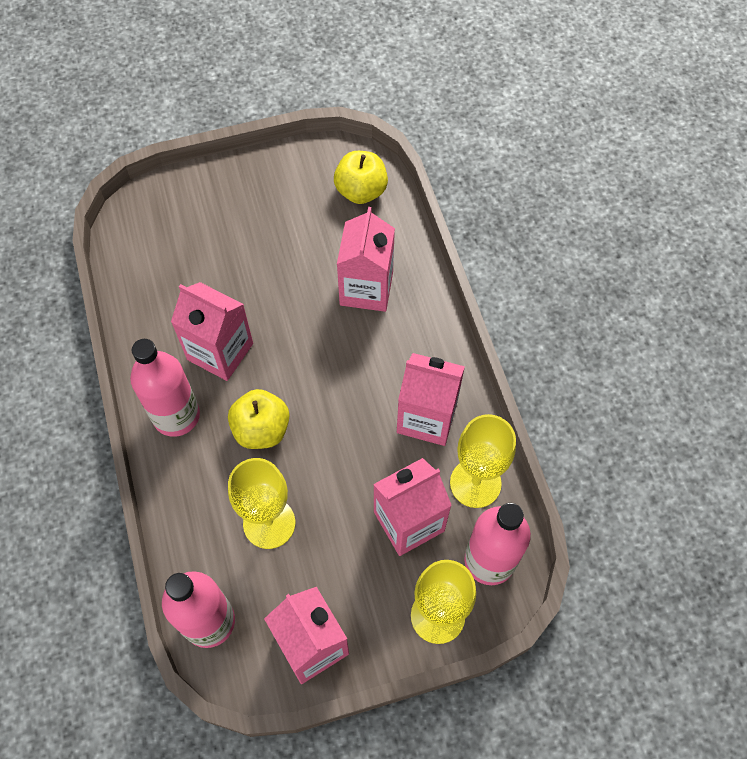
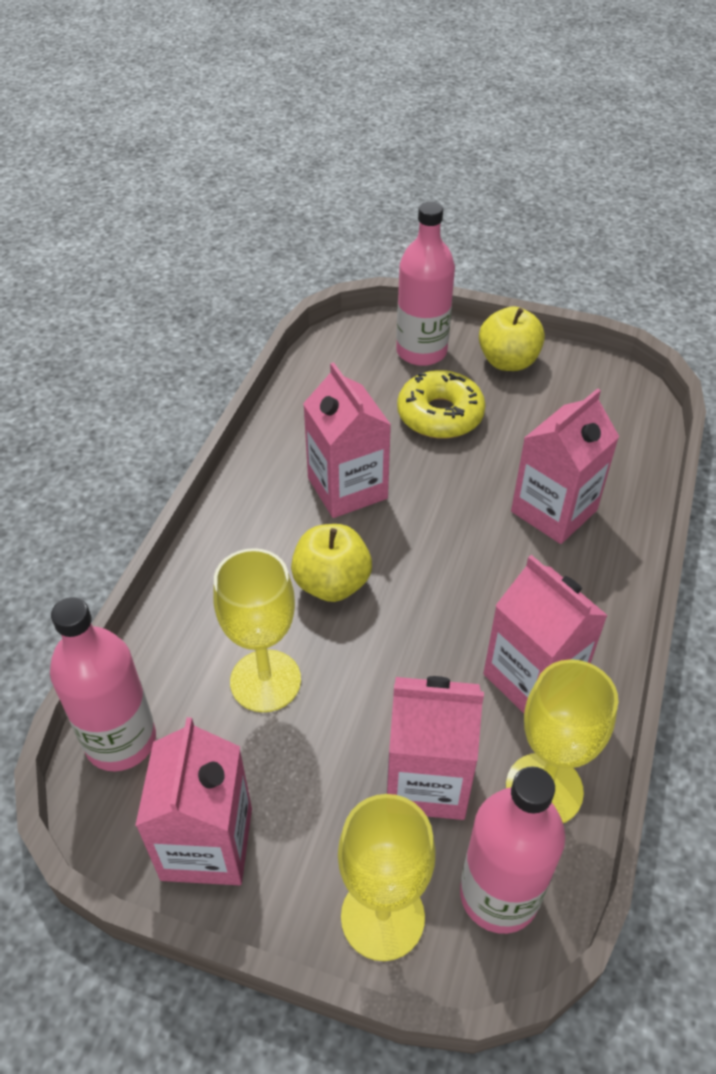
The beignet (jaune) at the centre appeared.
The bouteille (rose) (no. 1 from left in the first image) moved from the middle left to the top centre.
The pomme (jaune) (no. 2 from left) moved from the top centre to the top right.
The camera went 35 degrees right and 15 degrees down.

● ● ● ●

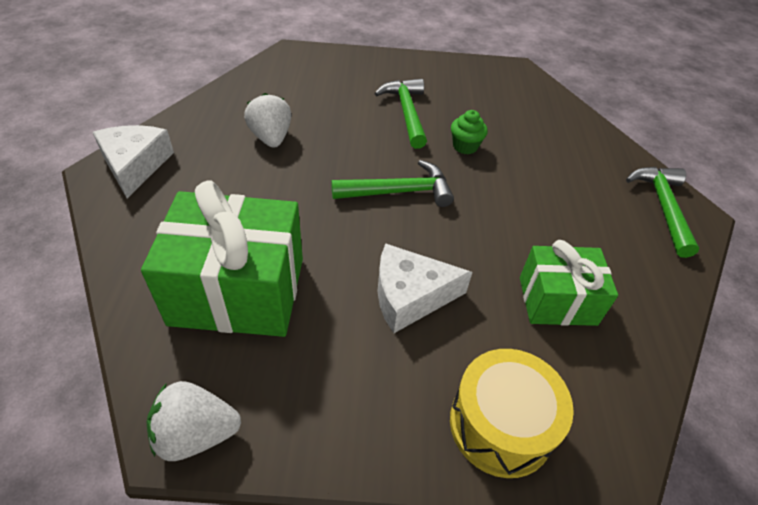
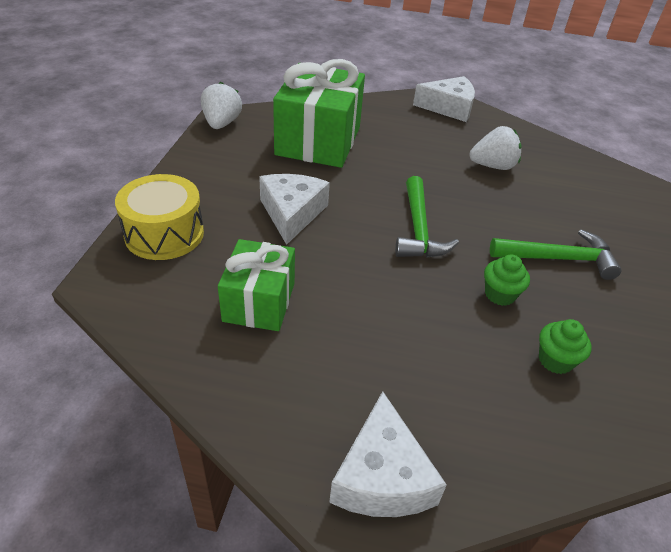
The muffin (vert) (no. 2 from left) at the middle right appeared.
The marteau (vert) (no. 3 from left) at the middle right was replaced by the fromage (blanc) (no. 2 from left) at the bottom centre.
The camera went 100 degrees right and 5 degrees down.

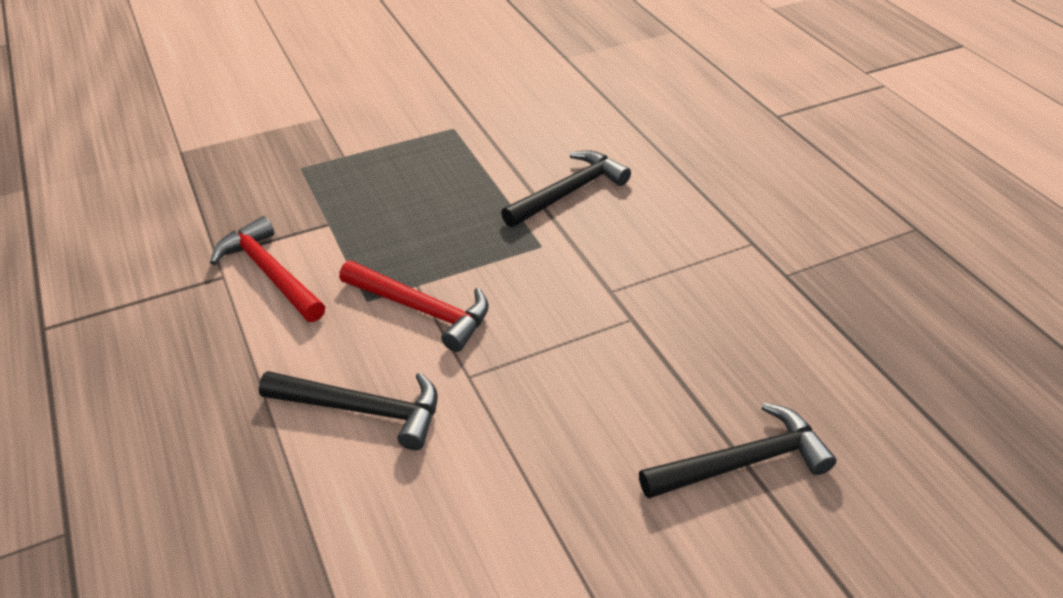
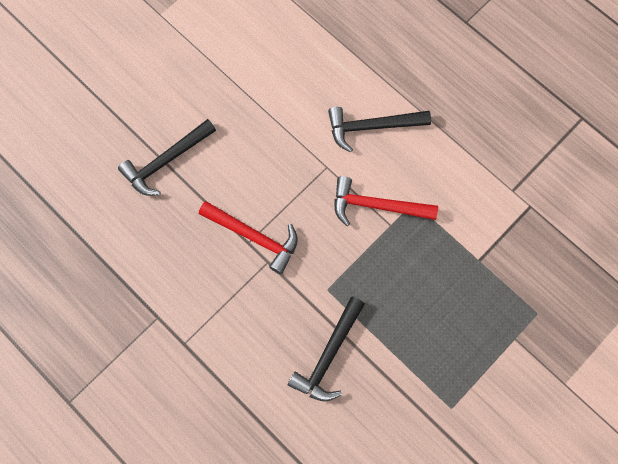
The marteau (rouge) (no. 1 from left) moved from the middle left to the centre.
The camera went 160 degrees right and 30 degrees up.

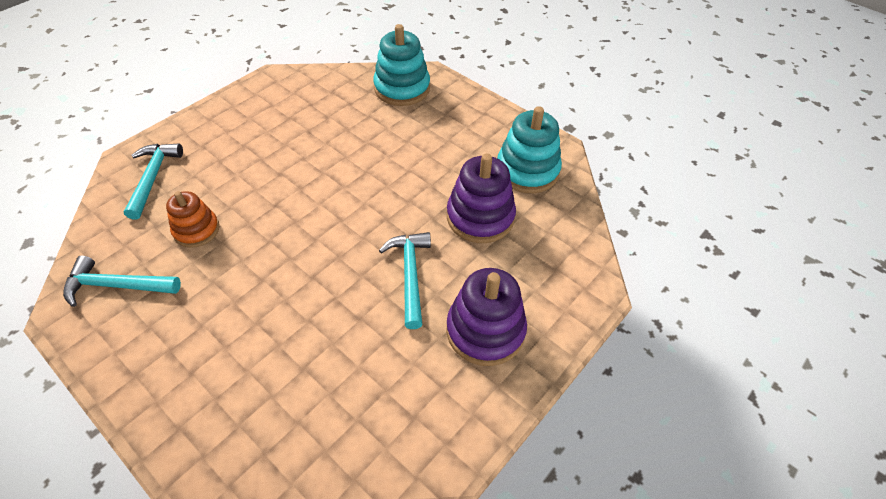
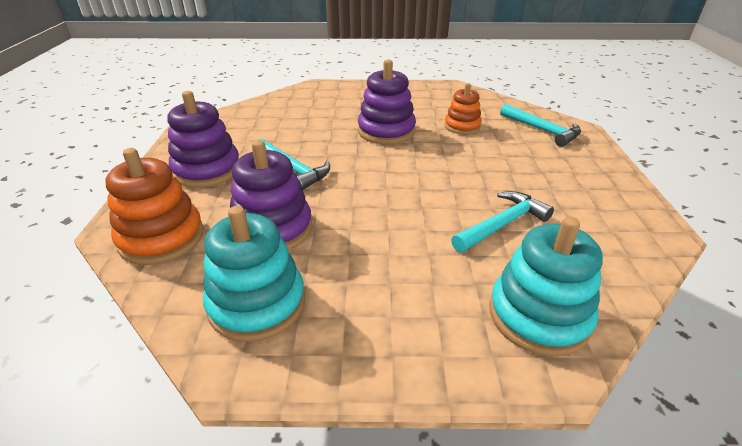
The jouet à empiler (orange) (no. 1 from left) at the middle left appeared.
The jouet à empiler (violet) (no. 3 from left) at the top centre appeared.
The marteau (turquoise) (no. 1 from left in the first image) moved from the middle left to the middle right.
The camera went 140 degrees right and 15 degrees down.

● ● ● ●

• _WORK ITEM_
Repeat exactly the lines of the listing above, from the one with "The jouet à empiler (orange)" down to the one with "The marteau (turquoise)"; both of those lines belong in the range.

• _ANSWER SECTION_
The jouet à empiler (orange) (no. 1 from left) at the middle left appeared.
The jouet à empiler (violet) (no. 3 from left) at the top centre appeared.
The marteau (turquoise) (no. 1 from left in the first image) moved from the middle left to the middle right.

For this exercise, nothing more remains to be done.